Assigned task -
Every line of the data must appear again in the answer, exactly as written.

┌────────

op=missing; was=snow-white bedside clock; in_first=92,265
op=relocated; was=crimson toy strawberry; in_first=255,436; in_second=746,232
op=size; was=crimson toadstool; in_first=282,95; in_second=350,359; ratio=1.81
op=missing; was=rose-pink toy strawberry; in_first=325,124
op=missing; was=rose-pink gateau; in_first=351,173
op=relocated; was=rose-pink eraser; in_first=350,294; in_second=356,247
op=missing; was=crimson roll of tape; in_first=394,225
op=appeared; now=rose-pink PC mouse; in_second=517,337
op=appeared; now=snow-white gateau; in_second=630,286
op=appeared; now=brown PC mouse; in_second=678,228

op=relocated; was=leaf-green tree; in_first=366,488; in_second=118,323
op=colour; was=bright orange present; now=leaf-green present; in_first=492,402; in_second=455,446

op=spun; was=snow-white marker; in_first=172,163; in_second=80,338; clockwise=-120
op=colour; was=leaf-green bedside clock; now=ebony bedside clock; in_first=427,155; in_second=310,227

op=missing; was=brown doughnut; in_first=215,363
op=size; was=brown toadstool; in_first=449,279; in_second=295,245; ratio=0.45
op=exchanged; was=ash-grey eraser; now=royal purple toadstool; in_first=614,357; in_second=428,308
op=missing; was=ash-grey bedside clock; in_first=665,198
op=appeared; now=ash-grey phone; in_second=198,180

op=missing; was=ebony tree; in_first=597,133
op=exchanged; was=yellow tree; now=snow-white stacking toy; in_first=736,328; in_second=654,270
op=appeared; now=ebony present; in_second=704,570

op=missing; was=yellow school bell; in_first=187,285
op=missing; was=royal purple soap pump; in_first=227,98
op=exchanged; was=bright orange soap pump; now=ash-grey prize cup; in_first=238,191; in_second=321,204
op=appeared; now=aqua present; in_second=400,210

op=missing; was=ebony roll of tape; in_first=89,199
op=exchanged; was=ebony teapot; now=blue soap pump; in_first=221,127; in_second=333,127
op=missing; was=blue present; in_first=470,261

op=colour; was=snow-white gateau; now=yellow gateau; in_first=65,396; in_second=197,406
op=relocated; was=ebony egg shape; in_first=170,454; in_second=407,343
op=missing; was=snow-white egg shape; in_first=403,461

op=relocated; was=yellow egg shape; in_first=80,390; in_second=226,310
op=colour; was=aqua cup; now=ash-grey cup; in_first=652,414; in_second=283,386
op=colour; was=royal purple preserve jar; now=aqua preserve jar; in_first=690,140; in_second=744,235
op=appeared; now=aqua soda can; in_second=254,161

└────────

Task solution -
op=missing; was=snow-white bedside clock; in_first=92,265
op=relocated; was=crimson toy strawberry; in_first=255,436; in_second=746,232
op=size; was=crimson toadstool; in_first=282,95; in_second=350,359; ratio=1.81
op=missing; was=rose-pink toy strawberry; in_first=325,124
op=missing; was=rose-pink gateau; in_first=351,173
op=relocated; was=rose-pink eraser; in_first=350,294; in_second=356,247
op=missing; was=crimson roll of tape; in_first=394,225
op=appeared; now=rose-pink PC mouse; in_second=517,337
op=appeared; now=snow-white gateau; in_second=630,286
op=appeared; now=brown PC mouse; in_second=678,228

op=relocated; was=leaf-green tree; in_first=366,488; in_second=118,323
op=colour; was=bright orange present; now=leaf-green present; in_first=492,402; in_second=455,446

op=spun; was=snow-white marker; in_first=172,163; in_second=80,338; clockwise=-120
op=colour; was=leaf-green bedside clock; now=ebony bedside clock; in_first=427,155; in_second=310,227

op=missing; was=brown doughnut; in_first=215,363
op=size; was=brown toadstool; in_first=449,279; in_second=295,245; ratio=0.45
op=exchanged; was=ash-grey eraser; now=royal purple toadstool; in_first=614,357; in_second=428,308
op=missing; was=ash-grey bedside clock; in_first=665,198
op=appeared; now=ash-grey phone; in_second=198,180

op=missing; was=ebony tree; in_first=597,133
op=exchanged; was=yellow tree; now=snow-white stacking toy; in_first=736,328; in_second=654,270
op=appeared; now=ebony present; in_second=704,570

op=missing; was=yellow school bell; in_first=187,285
op=missing; was=royal purple soap pump; in_first=227,98
op=exchanged; was=bright orange soap pump; now=ash-grey prize cup; in_first=238,191; in_second=321,204
op=appeared; now=aqua present; in_second=400,210

op=missing; was=ebony roll of tape; in_first=89,199
op=exchanged; was=ebony teapot; now=blue soap pump; in_first=221,127; in_second=333,127
op=missing; was=blue present; in_first=470,261

op=colour; was=snow-white gateau; now=yellow gateau; in_first=65,396; in_second=197,406
op=relocated; was=ebony egg shape; in_first=170,454; in_second=407,343
op=missing; was=snow-white egg shape; in_first=403,461

op=relocated; was=yellow egg shape; in_first=80,390; in_second=226,310
op=colour; was=aqua cup; now=ash-grey cup; in_first=652,414; in_second=283,386
op=colour; was=royal purple preserve jar; now=aqua preserve jar; in_first=690,140; in_second=744,235
op=appeared; now=aqua soda can; in_second=254,161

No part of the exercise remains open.